TASK GOAL: Find every line below where the word "AGND" occurs. Then say how many there are, giving only the number.

——

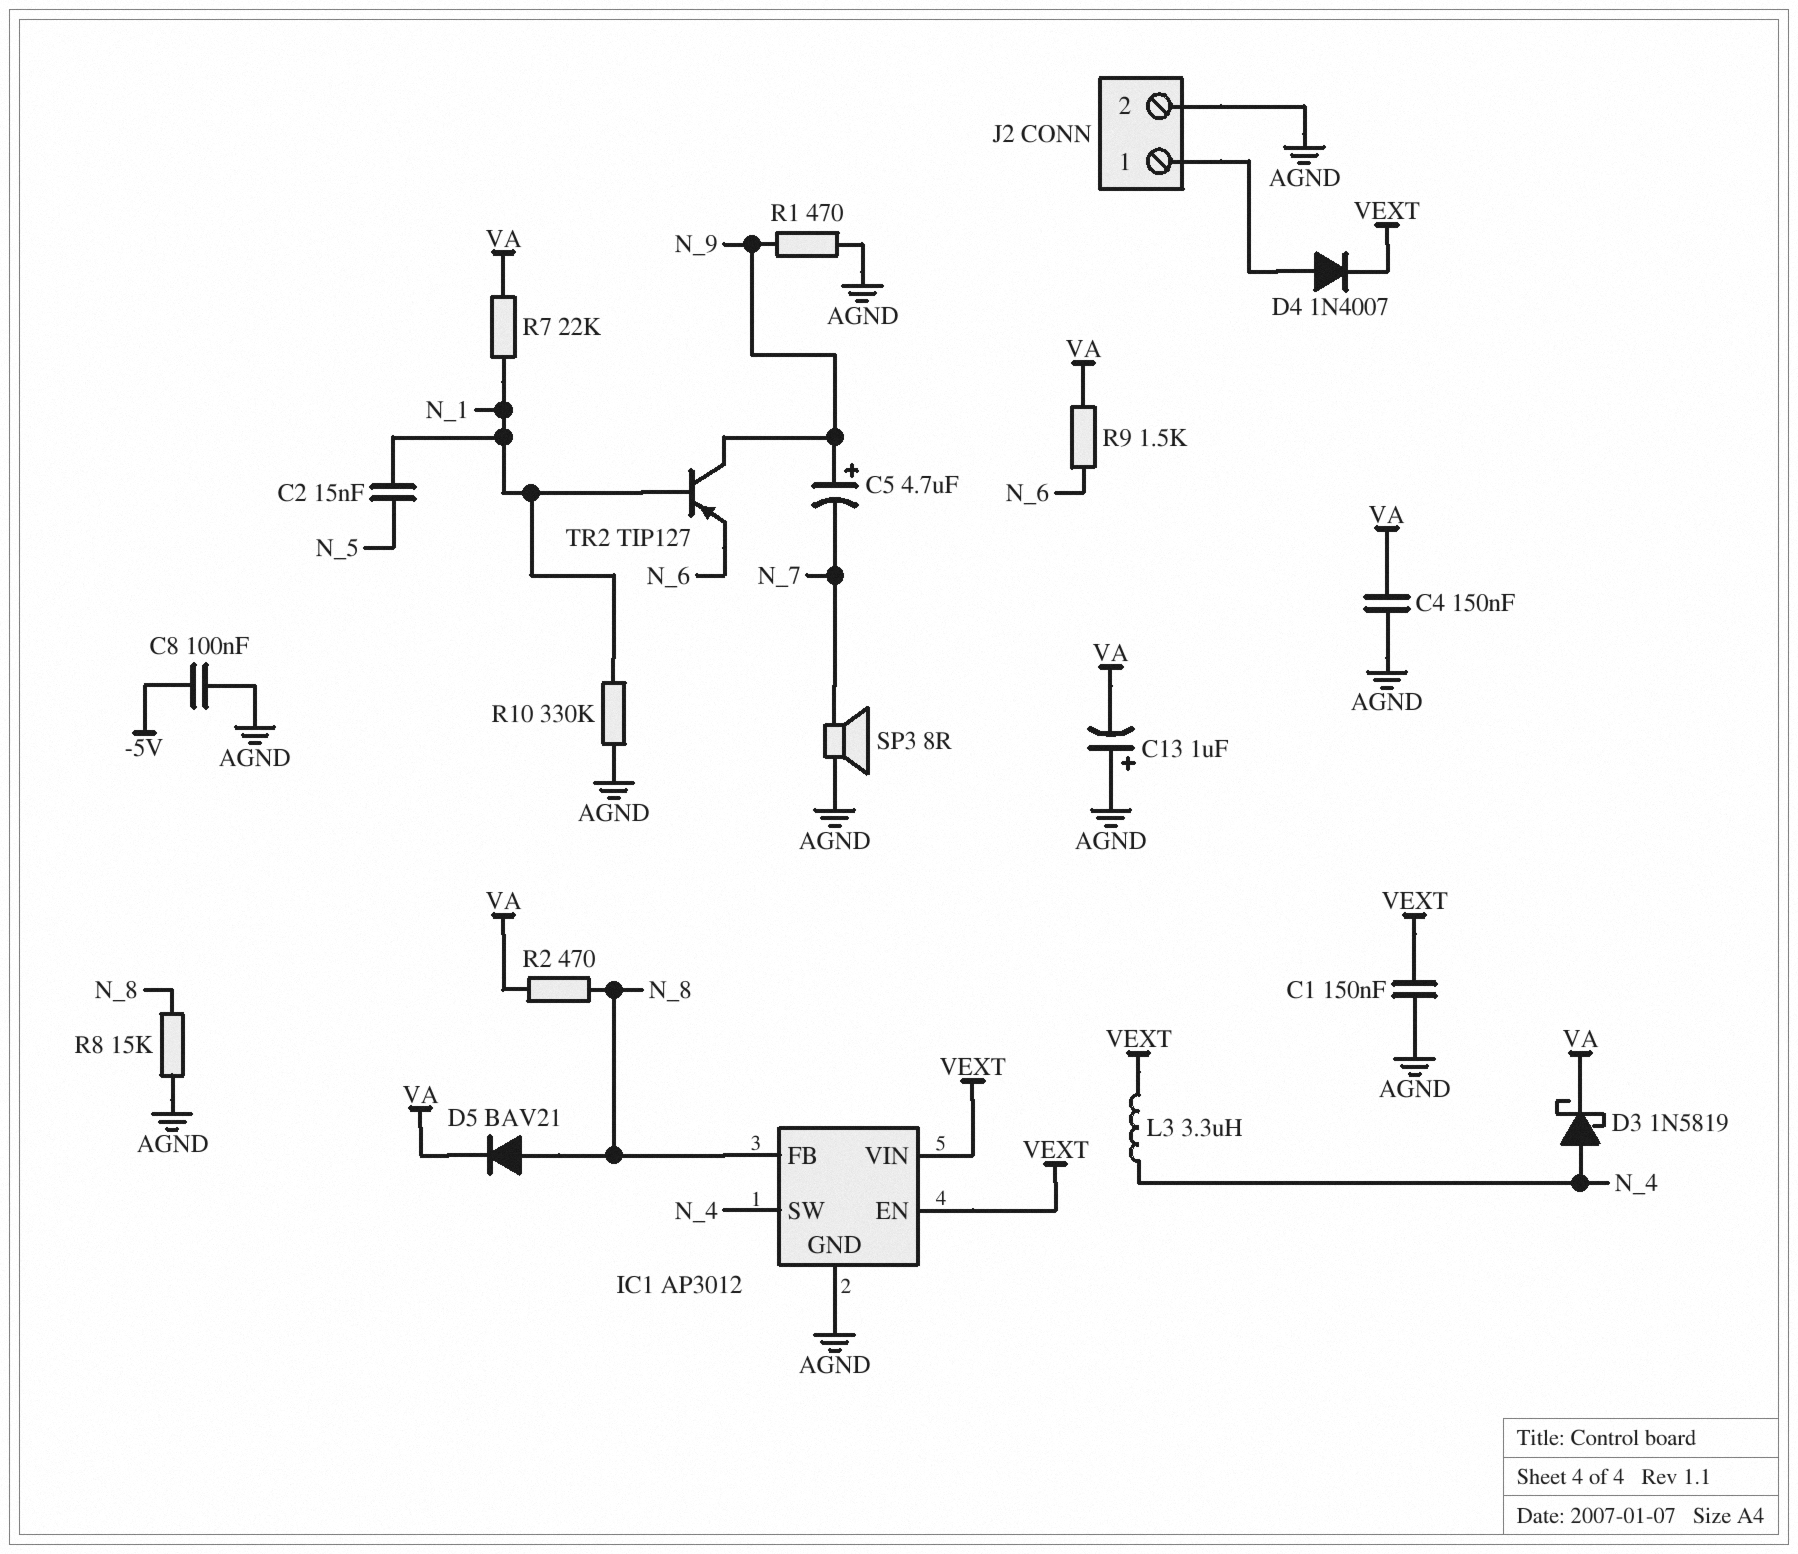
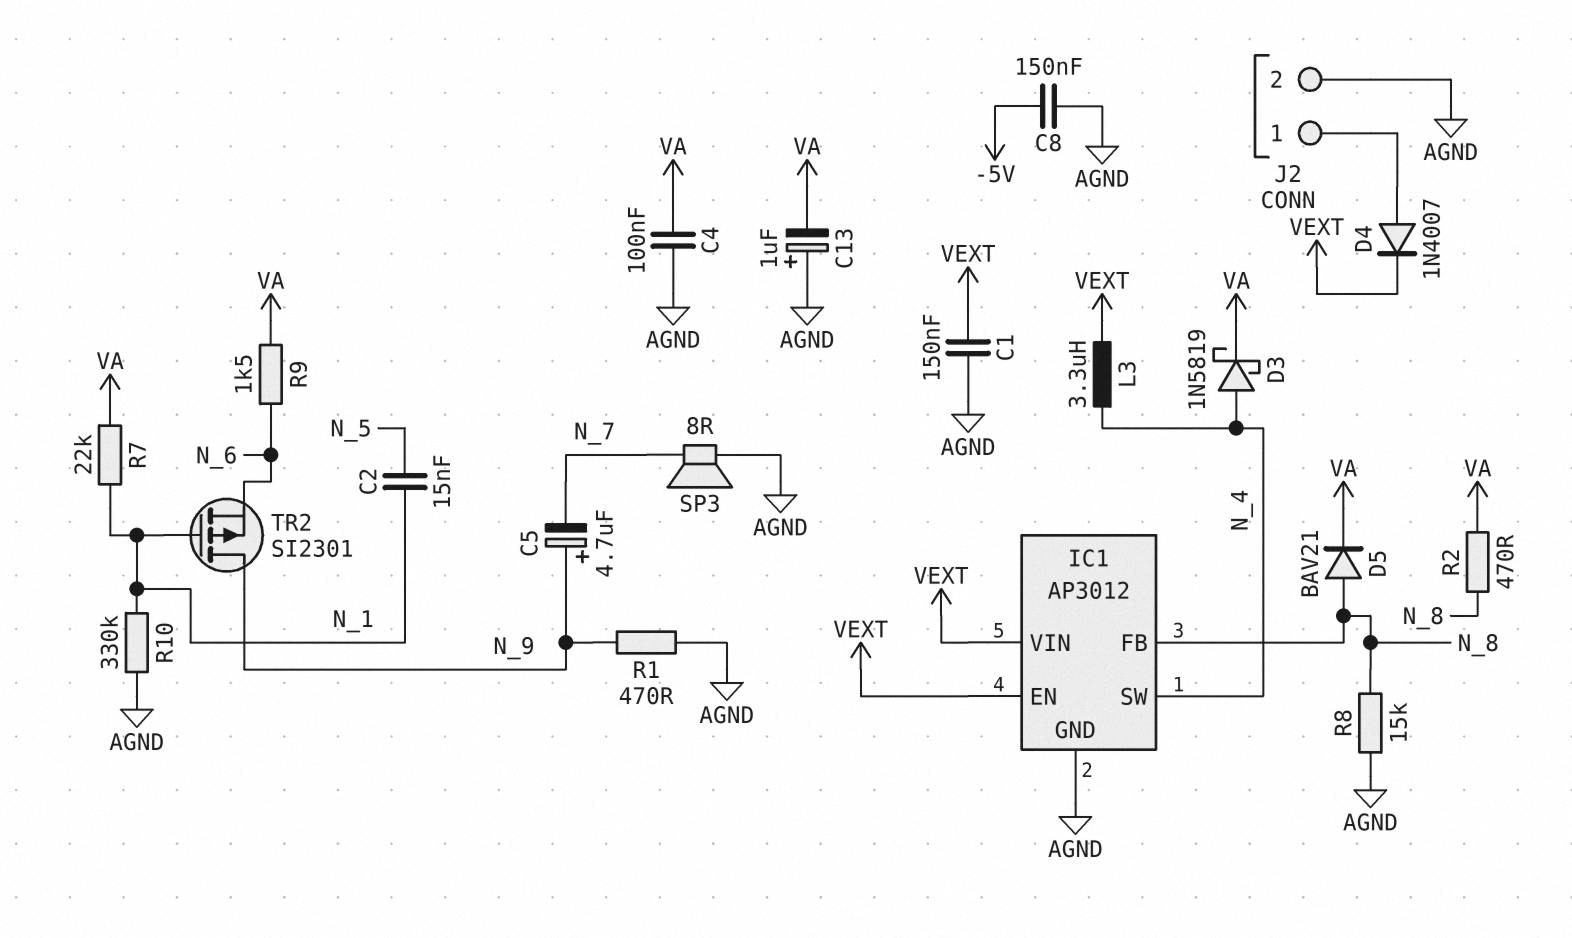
C4: 150nF (AGND, VA) -> 100nF (AGND, VA)
C8: 100nF (-5V, AGND) -> 150nF (-5V, AGND)
TR2: PNP TIP127 (B N_1, C N_9, E N_6) -> PMOS SI2301 (G N_1, D N_9, S N_6)

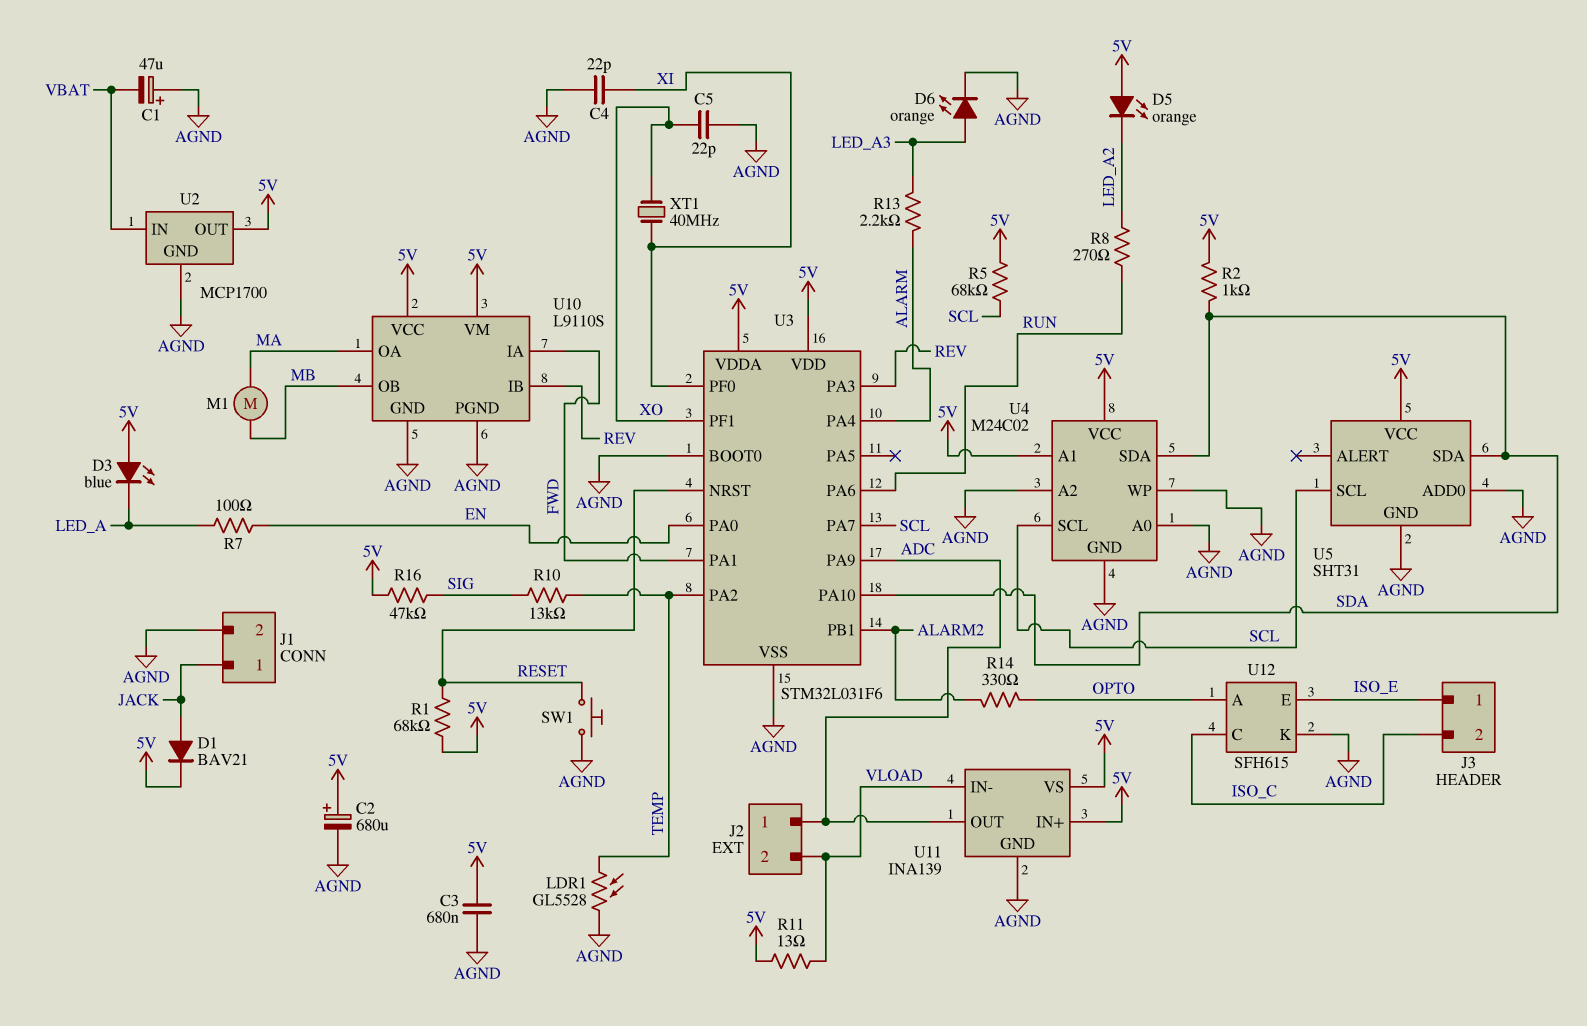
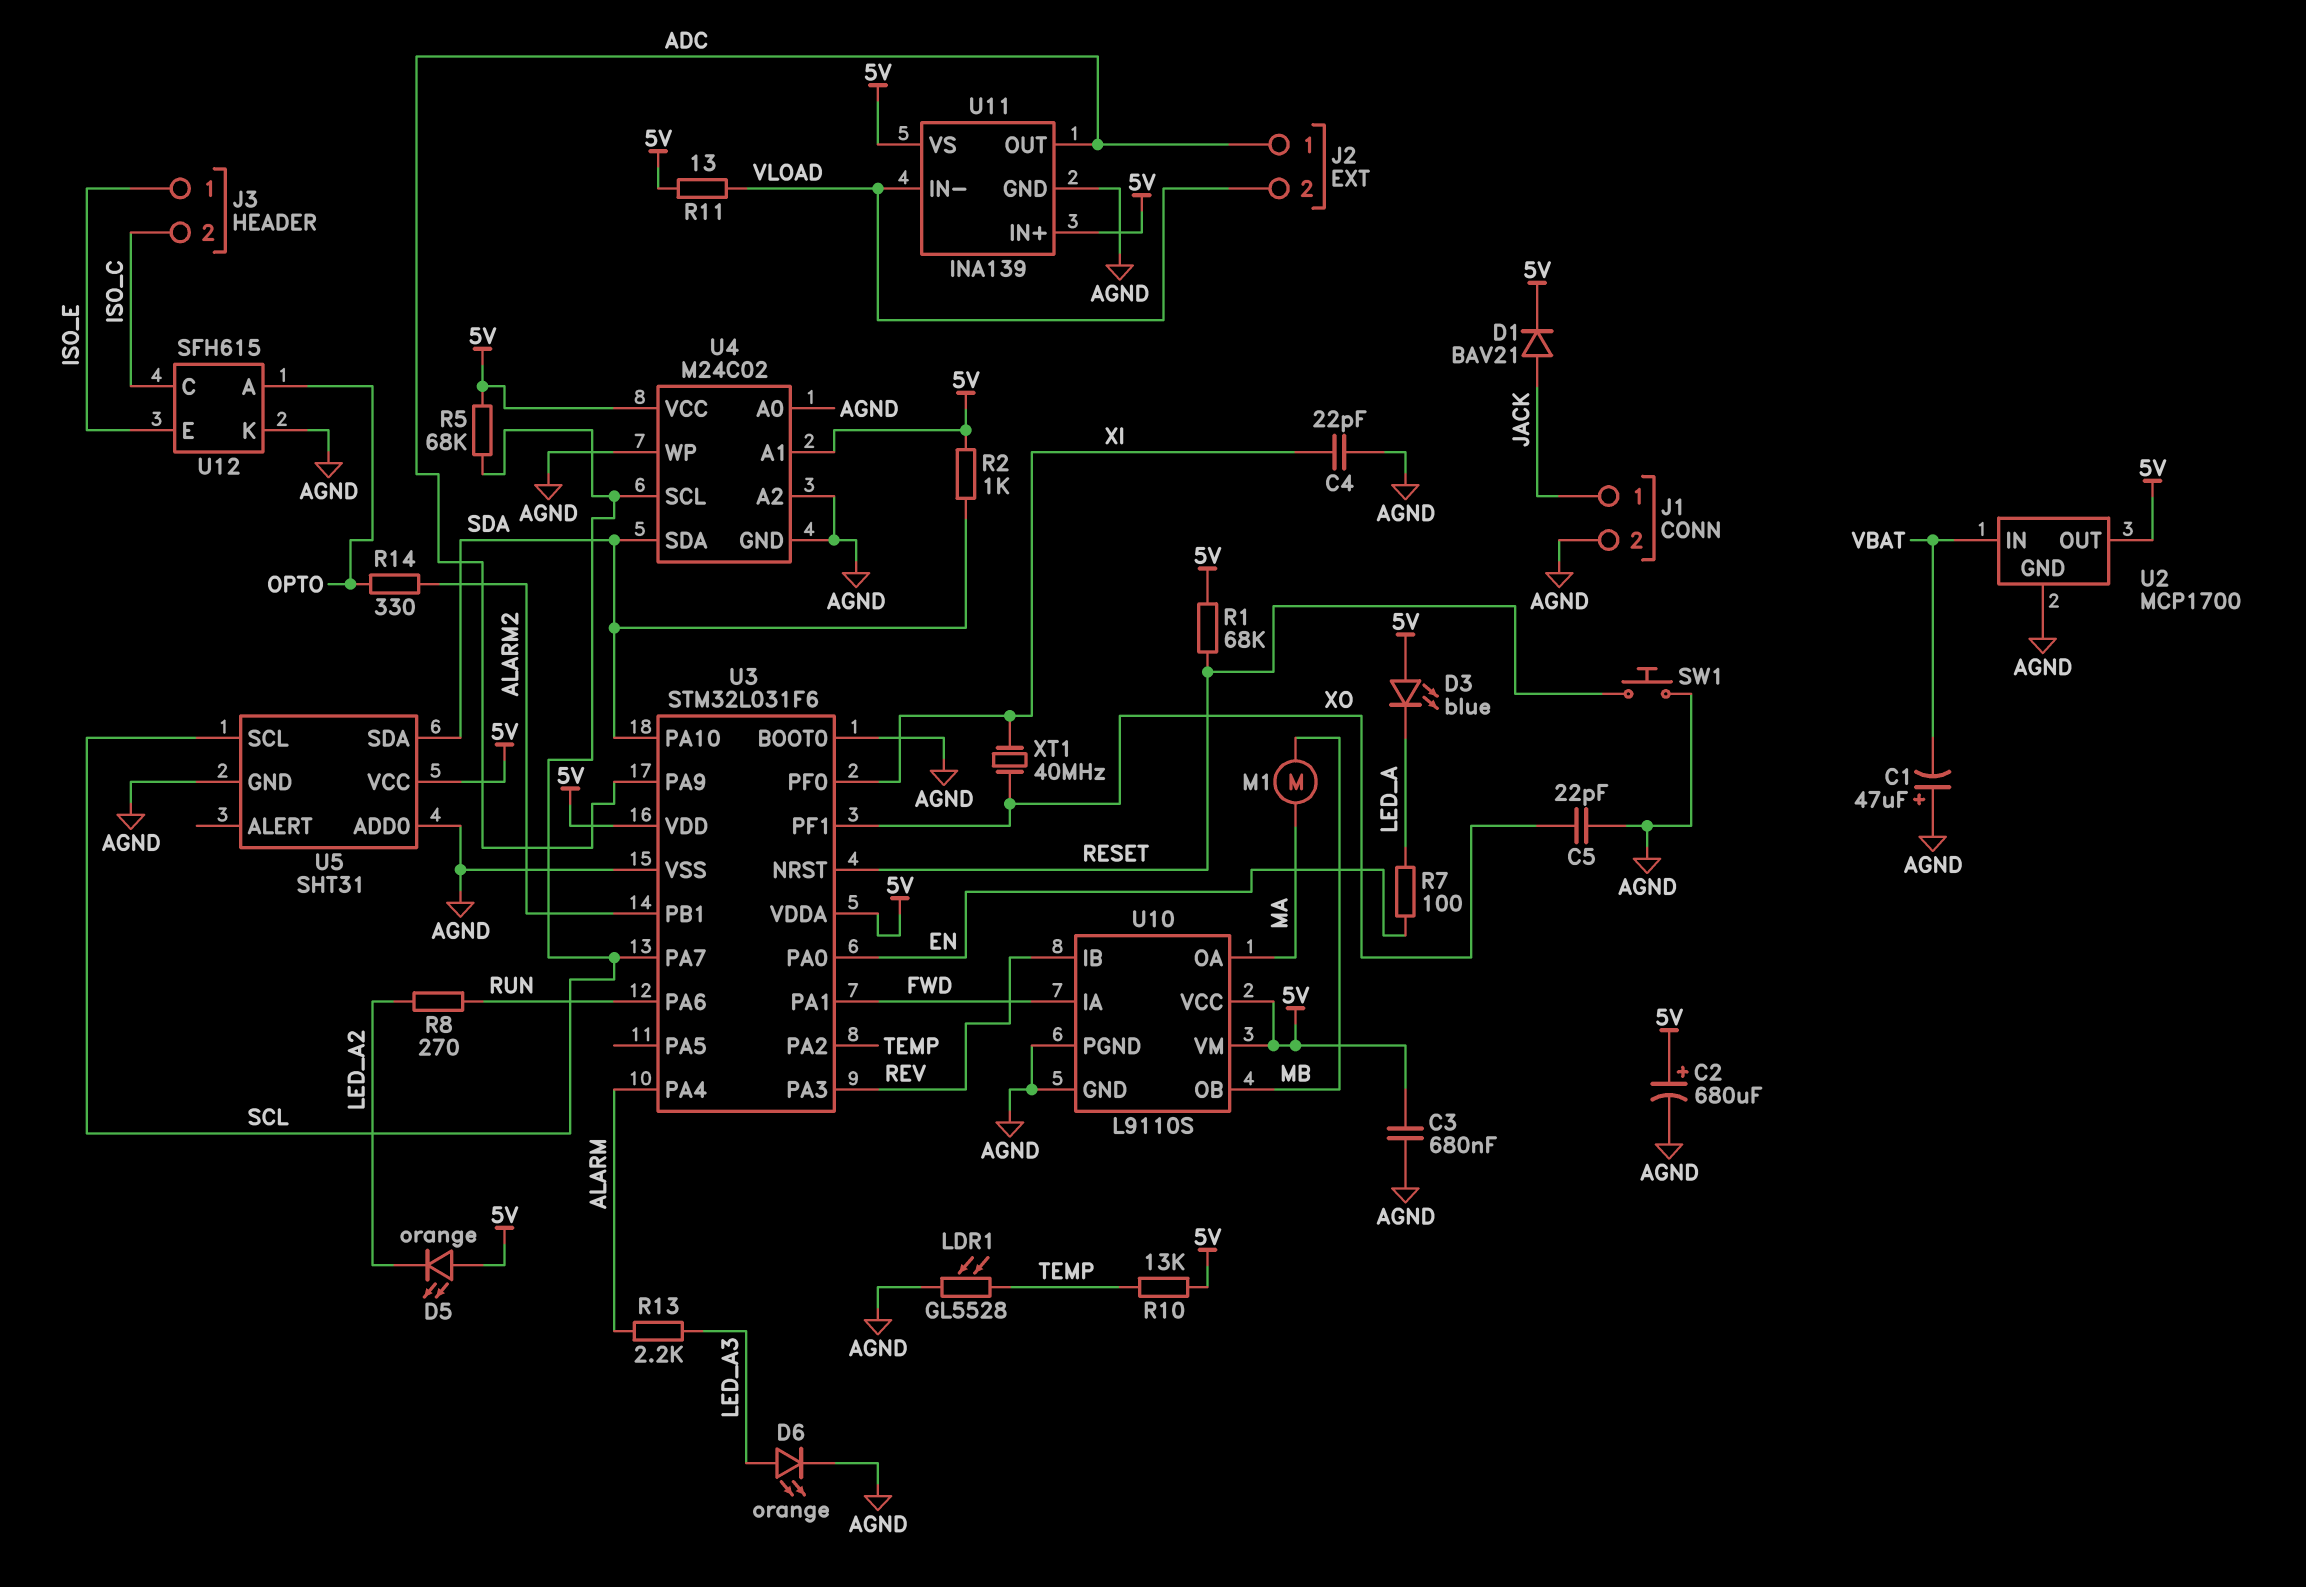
R10: 13k (SIG, TEMP) -> 13k (5V, TEMP)
R16: 47k (5V, SIG) -> none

——

RESULT: 2